**TASK DESCRIPTION**
Could you retype the whole listing word for word and drop the images?

**DATASET EXCERPT**
*** Block opens ***

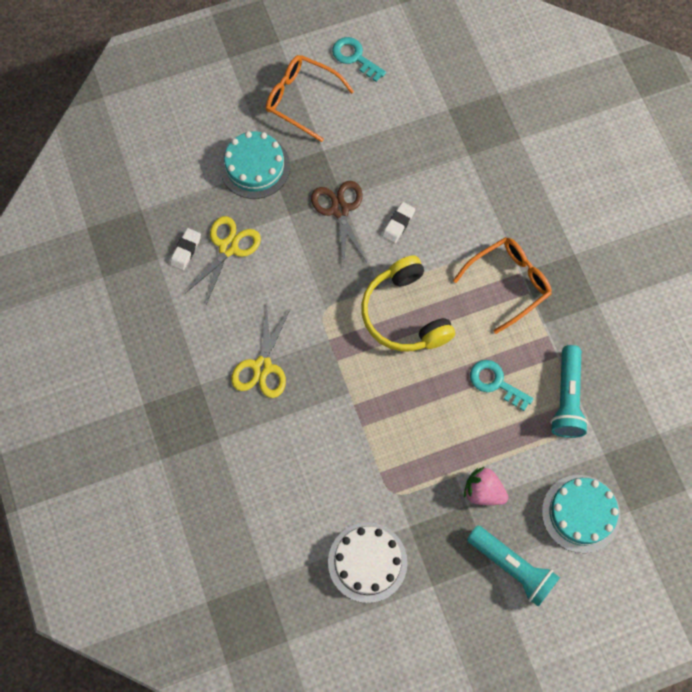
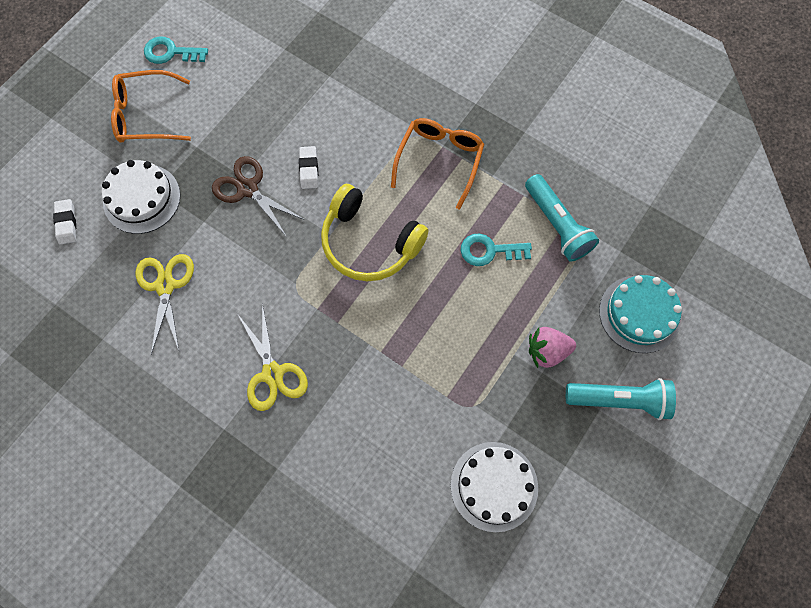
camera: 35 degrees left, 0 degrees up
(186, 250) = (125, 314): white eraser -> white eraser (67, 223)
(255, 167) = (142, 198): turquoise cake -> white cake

*** Block closes ***

**EXPECTED ANSWER**
camera: 35 degrees left, 0 degrees up
(186, 250) = (125, 314): white eraser -> white eraser (67, 223)
(255, 167) = (142, 198): turquoise cake -> white cake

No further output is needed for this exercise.